→ **Task to complete**:
Where the listing below reaches the line containing "C10: 100nF (COM, VDD) -> 100nF (+15V, COM)", start writing out lines exactly, and stop once the line containing "U2: TLC555 -> ICM7555" has been written.

→ **Information**:
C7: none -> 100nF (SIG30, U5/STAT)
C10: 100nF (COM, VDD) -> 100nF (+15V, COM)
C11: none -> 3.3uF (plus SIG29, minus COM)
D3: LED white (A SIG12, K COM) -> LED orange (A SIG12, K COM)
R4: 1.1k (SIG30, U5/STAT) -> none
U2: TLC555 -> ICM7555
* * *
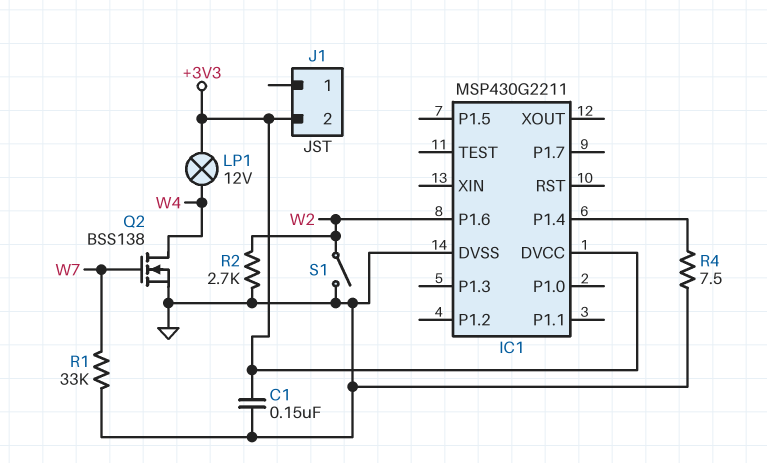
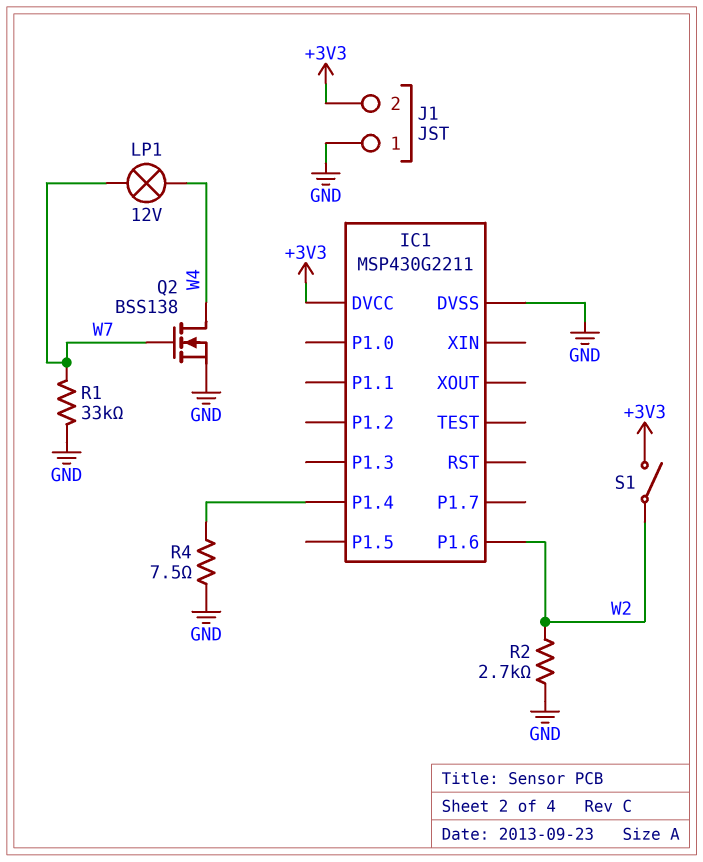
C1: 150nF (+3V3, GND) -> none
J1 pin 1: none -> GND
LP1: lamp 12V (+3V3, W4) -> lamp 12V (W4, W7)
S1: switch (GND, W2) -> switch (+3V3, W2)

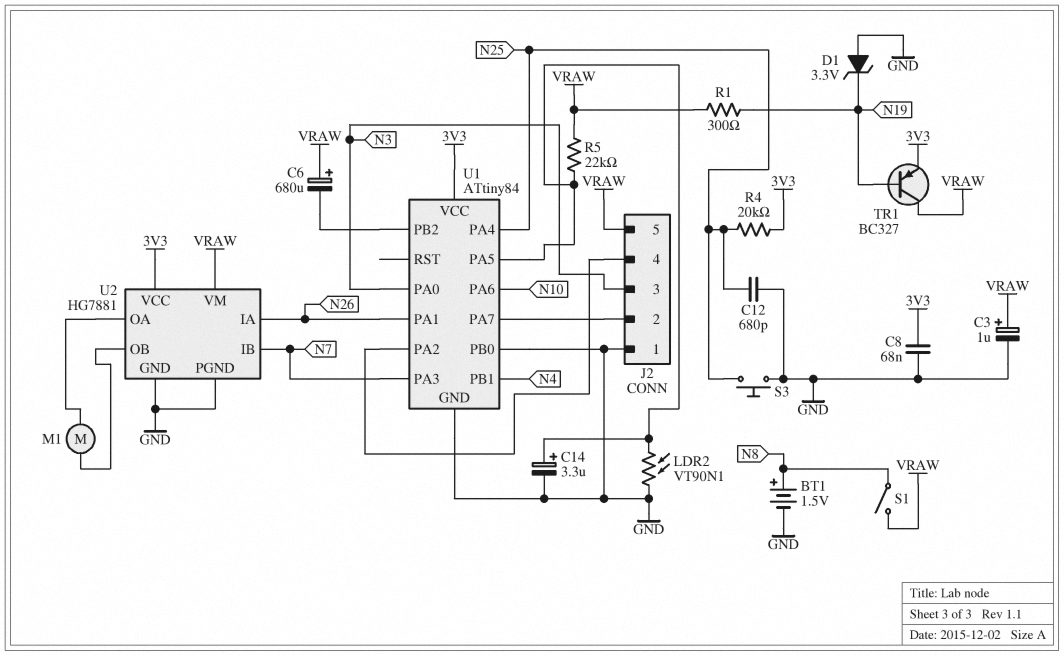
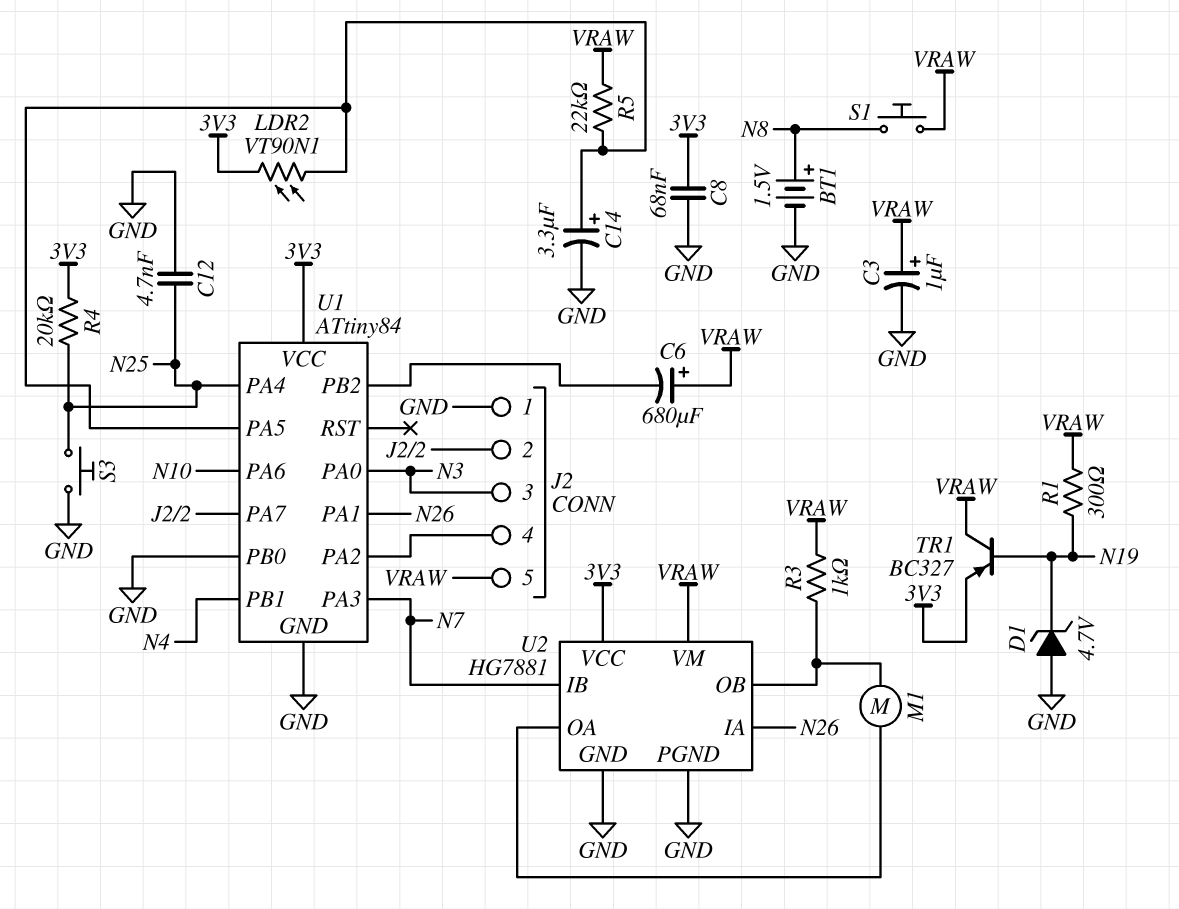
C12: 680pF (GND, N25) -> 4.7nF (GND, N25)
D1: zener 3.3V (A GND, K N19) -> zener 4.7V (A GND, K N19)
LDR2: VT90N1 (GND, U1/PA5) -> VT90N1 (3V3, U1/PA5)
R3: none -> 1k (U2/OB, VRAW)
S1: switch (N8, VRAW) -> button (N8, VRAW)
* * *
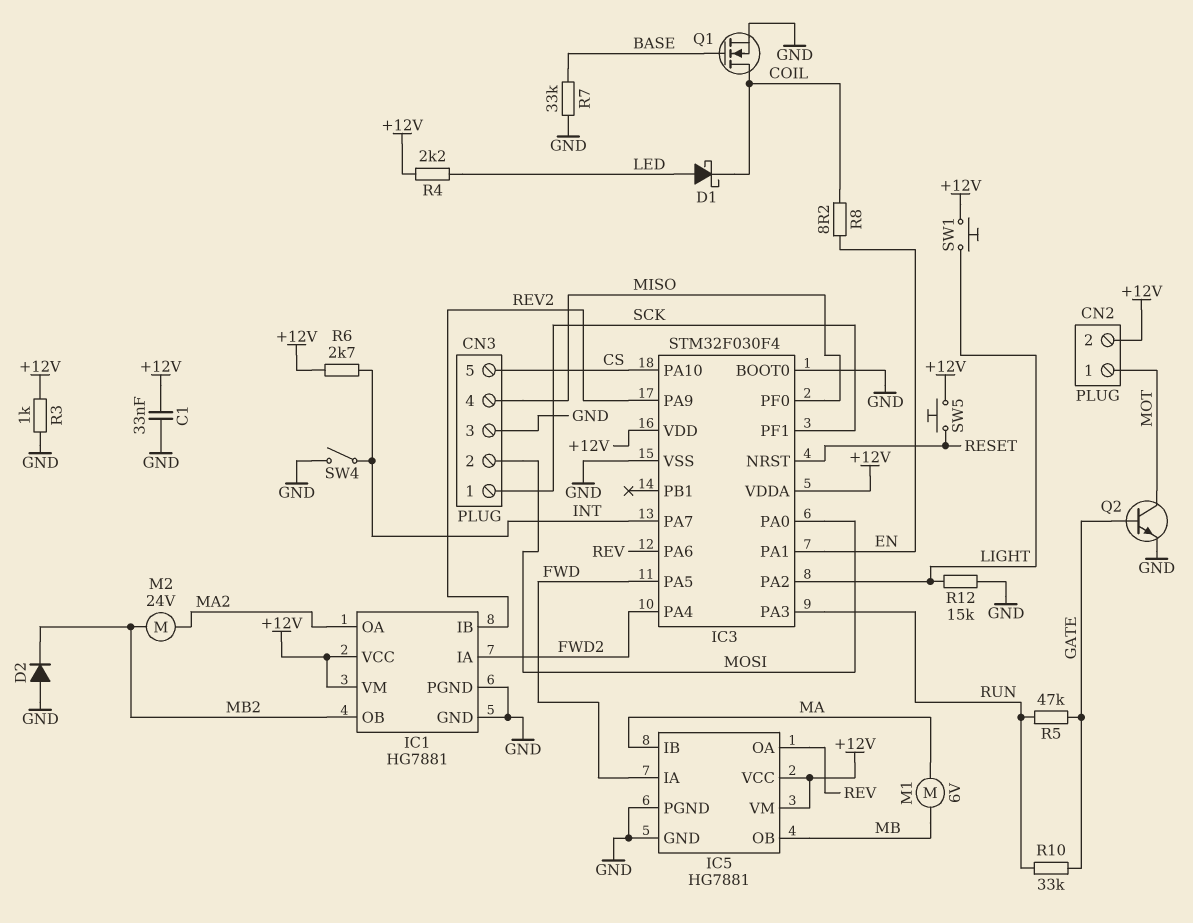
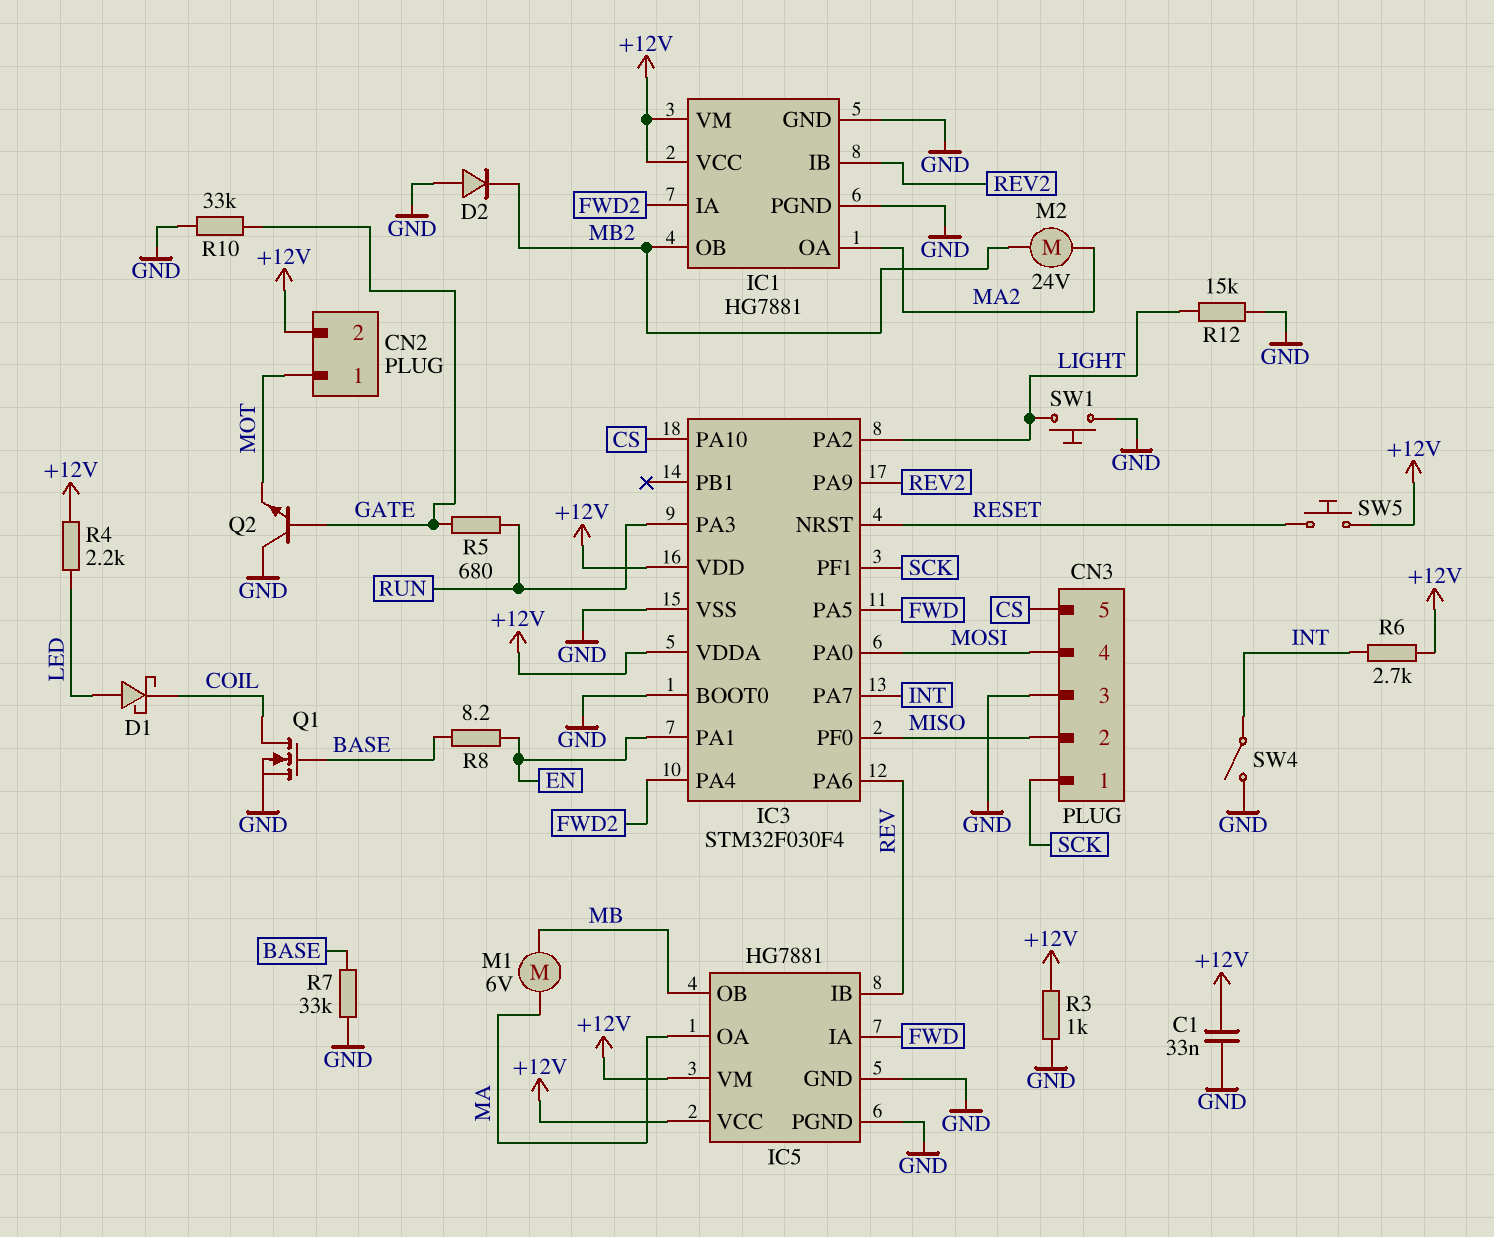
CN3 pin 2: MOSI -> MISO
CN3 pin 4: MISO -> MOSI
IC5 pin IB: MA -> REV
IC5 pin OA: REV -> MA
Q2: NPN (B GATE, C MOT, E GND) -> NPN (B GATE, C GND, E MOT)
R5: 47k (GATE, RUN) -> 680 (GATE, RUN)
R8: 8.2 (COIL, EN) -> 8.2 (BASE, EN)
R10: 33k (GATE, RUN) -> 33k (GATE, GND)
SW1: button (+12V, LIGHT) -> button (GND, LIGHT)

→ **The answer**:
C10: 100nF (COM, VDD) -> 100nF (+15V, COM)
C11: none -> 3.3uF (plus SIG29, minus COM)
D3: LED white (A SIG12, K COM) -> LED orange (A SIG12, K COM)
R4: 1.1k (SIG30, U5/STAT) -> none
U2: TLC555 -> ICM7555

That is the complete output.